TASK STATEMENT: The response should consist of the data below, copied exactly, with no pictures in it.

MATERIAL FOR THIS EXERCISE:
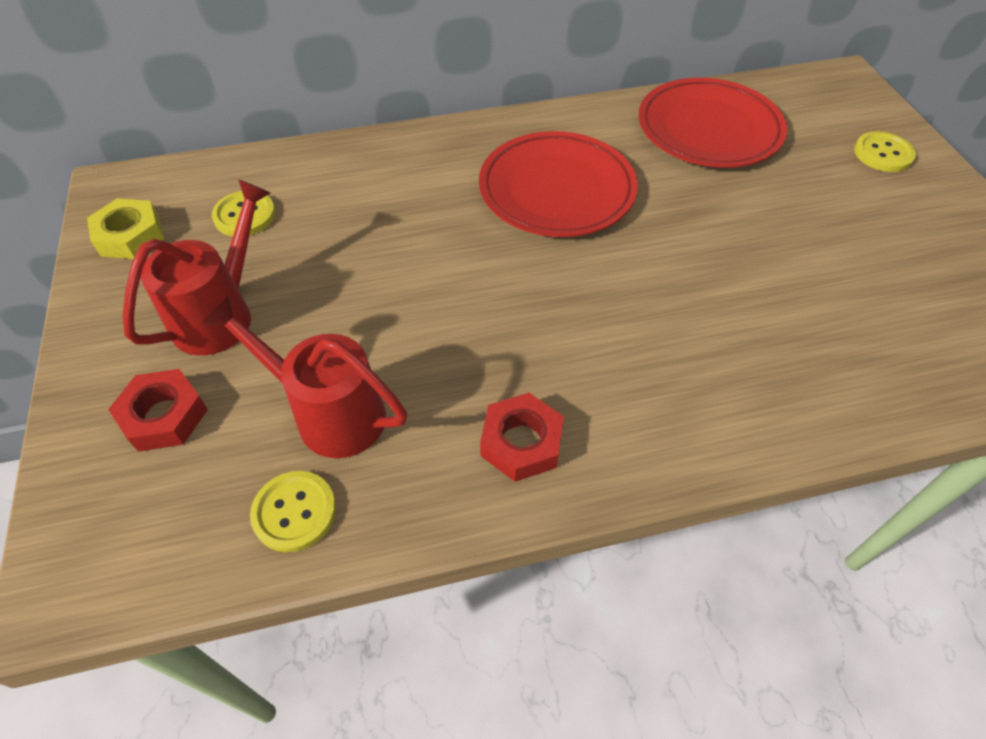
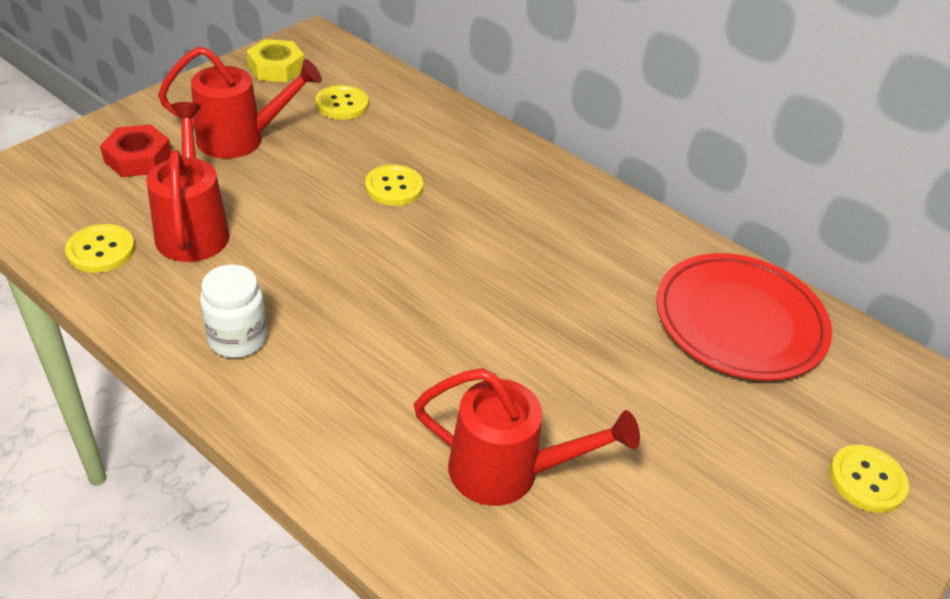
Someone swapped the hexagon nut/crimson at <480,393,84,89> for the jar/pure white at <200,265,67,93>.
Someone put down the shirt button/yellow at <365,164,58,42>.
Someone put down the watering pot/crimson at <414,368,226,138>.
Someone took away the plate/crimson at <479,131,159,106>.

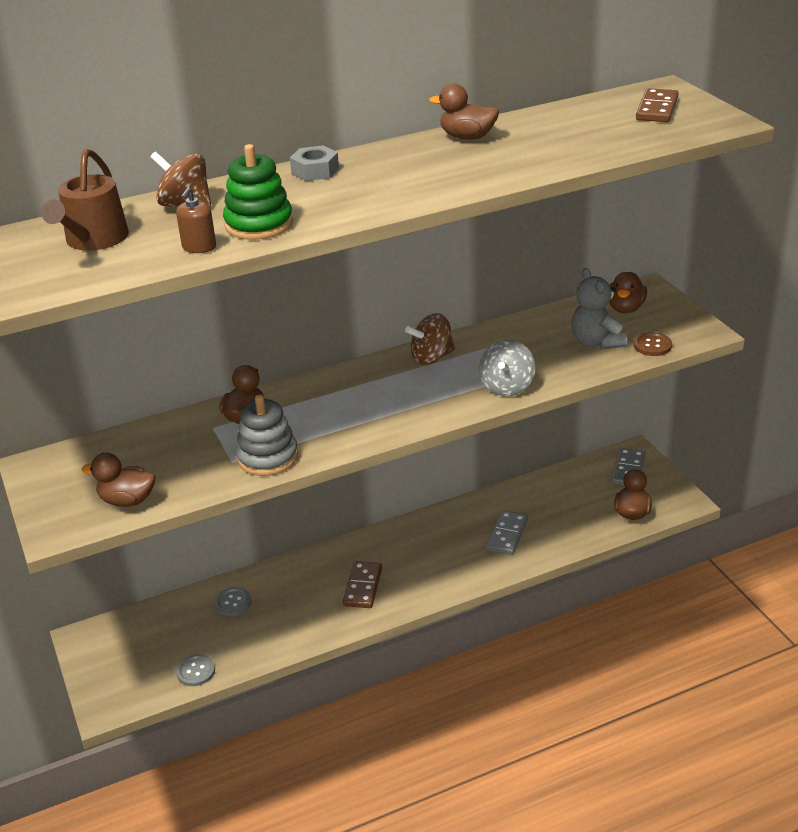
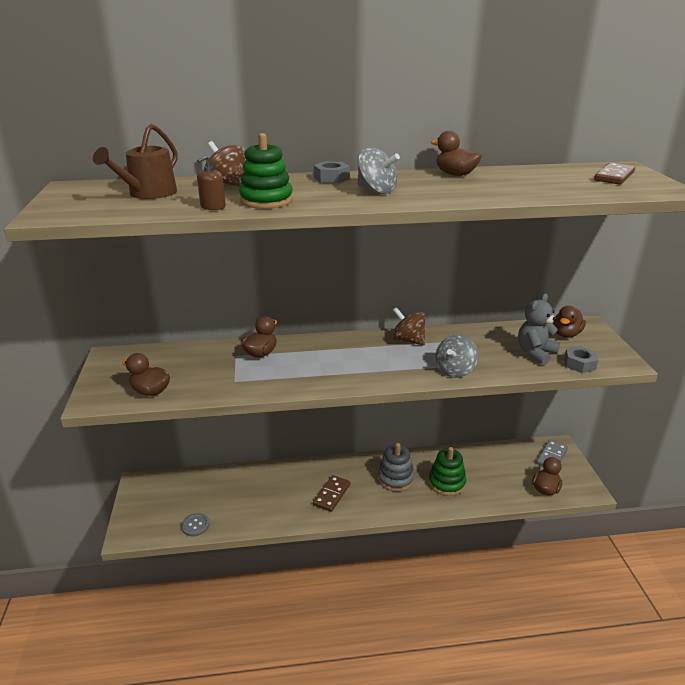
Someone put down the spinning top/ash-grey at <357,147,43,47>.
Someone carried the stacking rings/ash-grey from <236,394,62,82> to <378,443,37,49>.
Someone rotated the spinning top/dark brown at <405,313,50,52> by 45 degrees clockwise.
Someone swapped the domino/ash-grey at <486,510,42,45> for the stacking rings/emerald at <428,447,39,49>.
Someone rotated the teddy bear/ash-grey at <572,268,55,81> by 45 degrees clockwise.
Someone swapped the shirt button/dark brown at <634,332,38,24> for the hexagon nut/ash-grey at <564,346,34,27>.
Someone took away the shirt button/ash-grey at <215,587,36,29>.

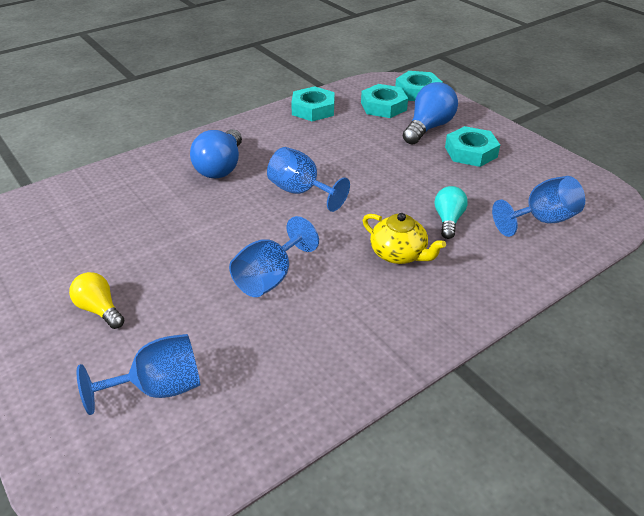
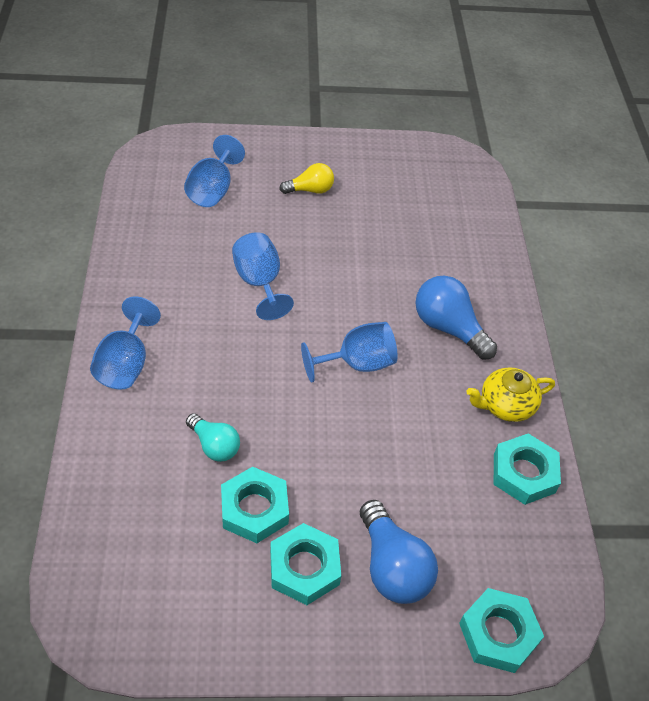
Someone carried the wine glass/cobalt from <492,176,93,61> to <90,296,71,94>.
Someone carried the hexagon nut/teal from <361,84,47,34> to <221,467,68,76>.
Someone carried the china teapot/yellow from <363,213,83,51> to <466,367,89,55>.

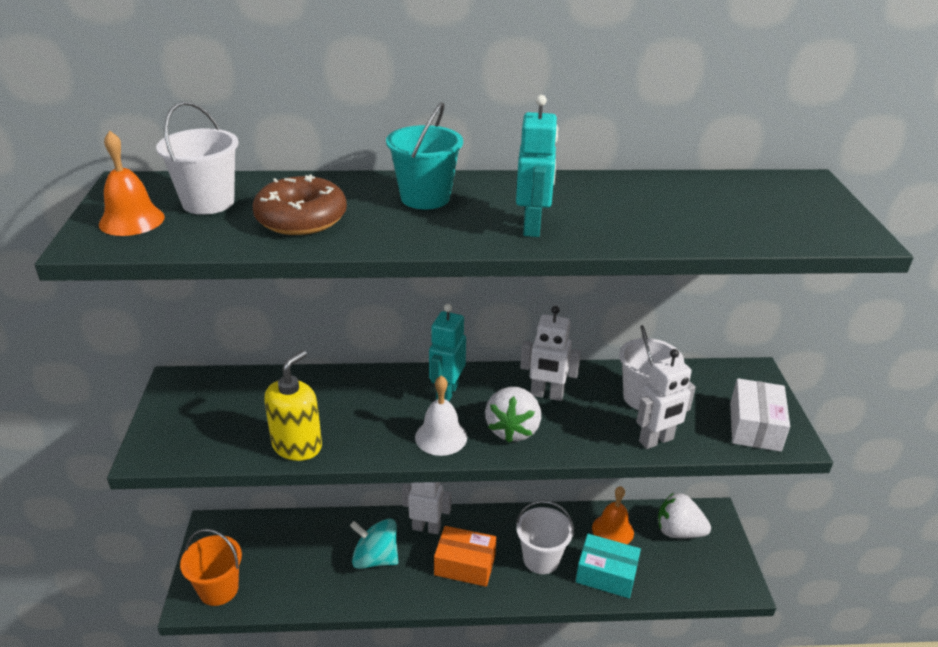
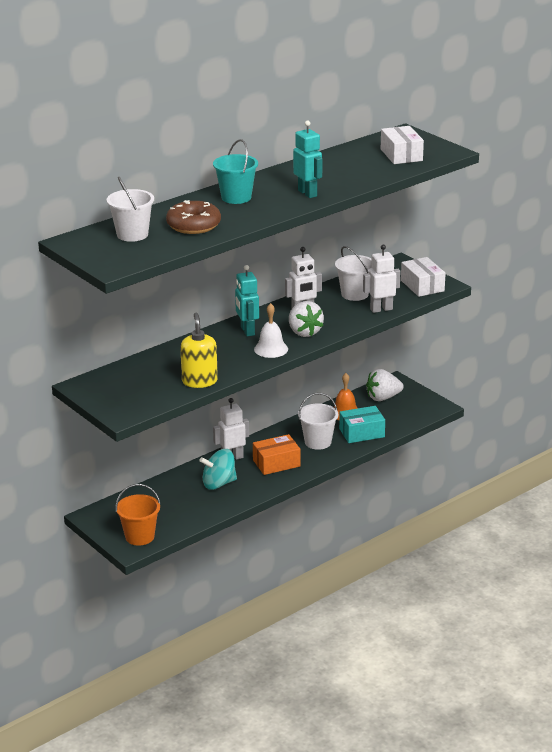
Someone rotated the robot figure/pure white at <636,349,60,100> by 135 degrees counterclockwise.
Someone put down the parcel/pure white at <381,126,43,38>.
Someone took away the school bell/orange at <99,130,66,106>.

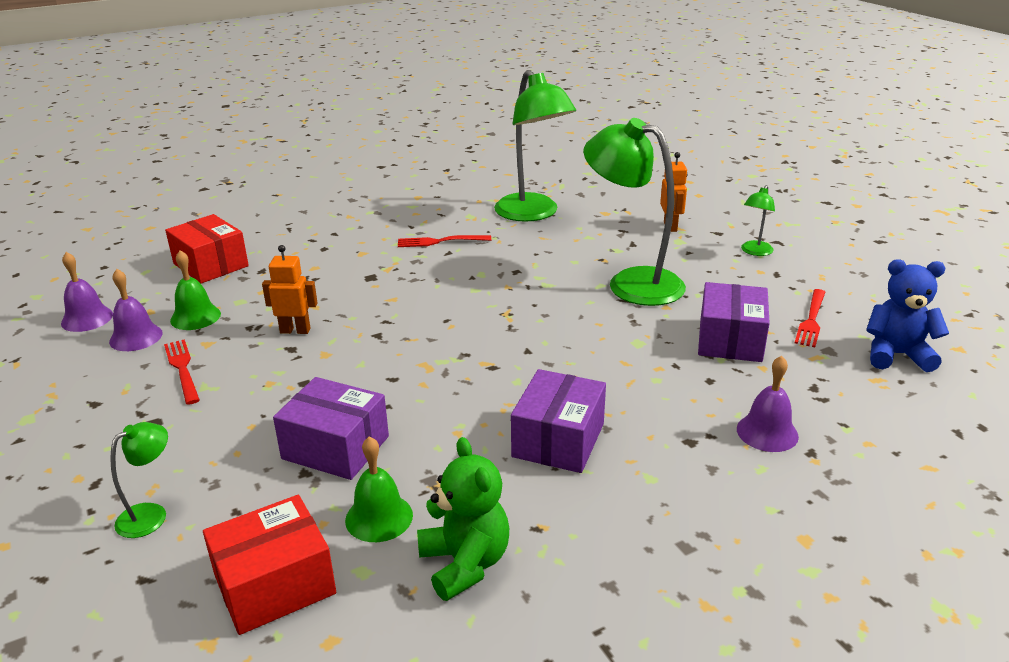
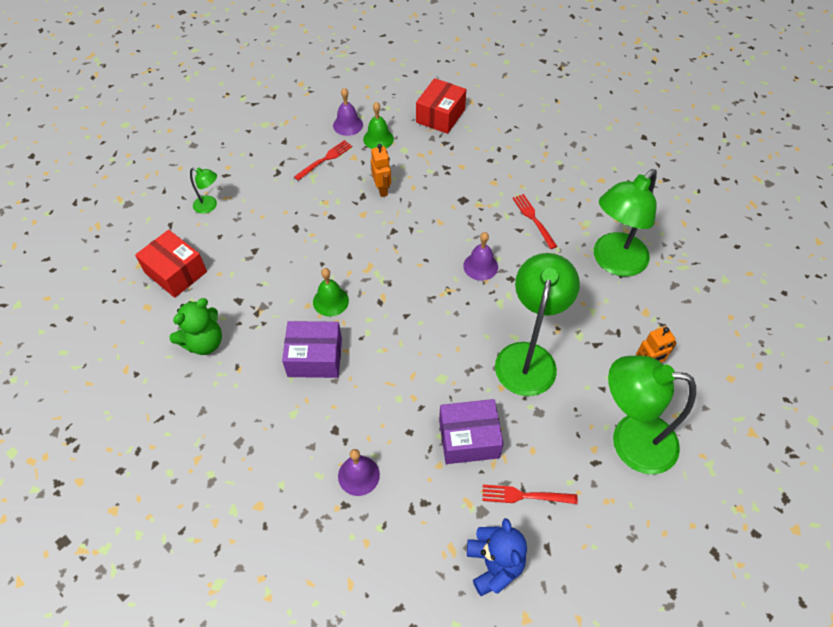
Someone carried the school bell/emerald from <345,436,68,106> to <313,268,36,49>.
Someone carried the school bell/violet from <61,252,52,80> to <463,232,35,49>.
Someone scaled the desk lamp/emerald at <741,185,34,71> by 2.22.
Someone took away the parcel/violet at <273,377,116,103>.

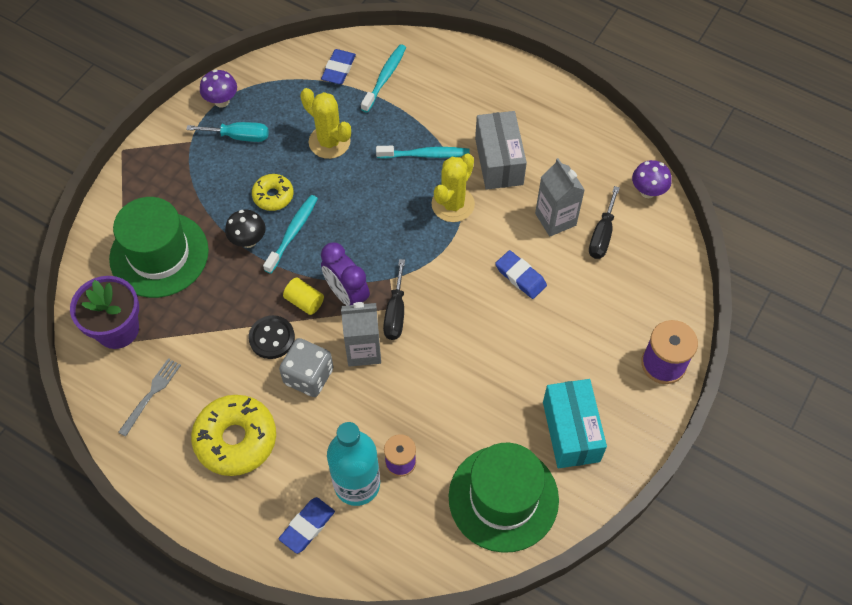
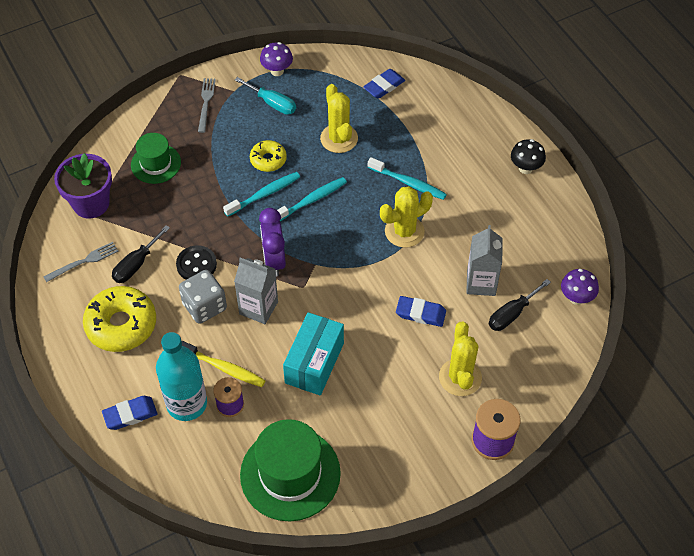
Someone carried the flat screwdriver/black from <383,259,22,81> to <112,225,58,58>.
Someone scaled the top hat/emerald at <109,197,100,101> by 0.59.
Someone put down the toothbrush/yellow at <182,341,84,46>.
Someone put down the table fork/ash-grey at <198,78,18,55>.
Someone carried the toothbrush/teal from <361,44,45,69> to <277,177,70,44>.
Someone carried the parcel/teal from <543,379,64,89> to <283,312,61,84>.
Someone rotated the gum eraser/cobalt at <495,250,52,49> by 60 degrees counterclockwise.
Someone put down the prickly plant/yellow at <439,322,43,74>.
Someone carried the fungus/black from <225,210,41,38> to <511,139,35,35>.
Someone took away the cylinder shape/yellow at <283,277,41,38>.
Someone took away the parcel/ash-grey at <475,111,52,79>.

TASK OUTPUT:
Someone swapped the hexagon nut/crimson at <480,393,84,89> for the jar/pure white at <200,265,67,93>.
Someone put down the shirt button/yellow at <365,164,58,42>.
Someone put down the watering pot/crimson at <414,368,226,138>.
Someone took away the plate/crimson at <479,131,159,106>.

Someone put down the spinning top/ash-grey at <357,147,43,47>.
Someone carried the stacking rings/ash-grey from <236,394,62,82> to <378,443,37,49>.
Someone rotated the spinning top/dark brown at <405,313,50,52> by 45 degrees clockwise.
Someone swapped the domino/ash-grey at <486,510,42,45> for the stacking rings/emerald at <428,447,39,49>.
Someone rotated the teddy bear/ash-grey at <572,268,55,81> by 45 degrees clockwise.
Someone swapped the shirt button/dark brown at <634,332,38,24> for the hexagon nut/ash-grey at <564,346,34,27>.
Someone took away the shirt button/ash-grey at <215,587,36,29>.

Someone carried the wine glass/cobalt from <492,176,93,61> to <90,296,71,94>.
Someone carried the hexagon nut/teal from <361,84,47,34> to <221,467,68,76>.
Someone carried the china teapot/yellow from <363,213,83,51> to <466,367,89,55>.

Someone rotated the robot figure/pure white at <636,349,60,100> by 135 degrees counterclockwise.
Someone put down the parcel/pure white at <381,126,43,38>.
Someone took away the school bell/orange at <99,130,66,106>.

Someone carried the school bell/emerald from <345,436,68,106> to <313,268,36,49>.
Someone carried the school bell/violet from <61,252,52,80> to <463,232,35,49>.
Someone scaled the desk lamp/emerald at <741,185,34,71> by 2.22.
Someone took away the parcel/violet at <273,377,116,103>.

Someone carried the flat screwdriver/black from <383,259,22,81> to <112,225,58,58>.
Someone scaled the top hat/emerald at <109,197,100,101> by 0.59.
Someone put down the toothbrush/yellow at <182,341,84,46>.
Someone put down the table fork/ash-grey at <198,78,18,55>.
Someone carried the toothbrush/teal from <361,44,45,69> to <277,177,70,44>.
Someone carried the parcel/teal from <543,379,64,89> to <283,312,61,84>.
Someone rotated the gum eraser/cobalt at <495,250,52,49> by 60 degrees counterclockwise.
Someone put down the prickly plant/yellow at <439,322,43,74>.
Someone carried the fungus/black from <225,210,41,38> to <511,139,35,35>.
Someone took away the cylinder shape/yellow at <283,277,41,38>.
Someone took away the parcel/ash-grey at <475,111,52,79>.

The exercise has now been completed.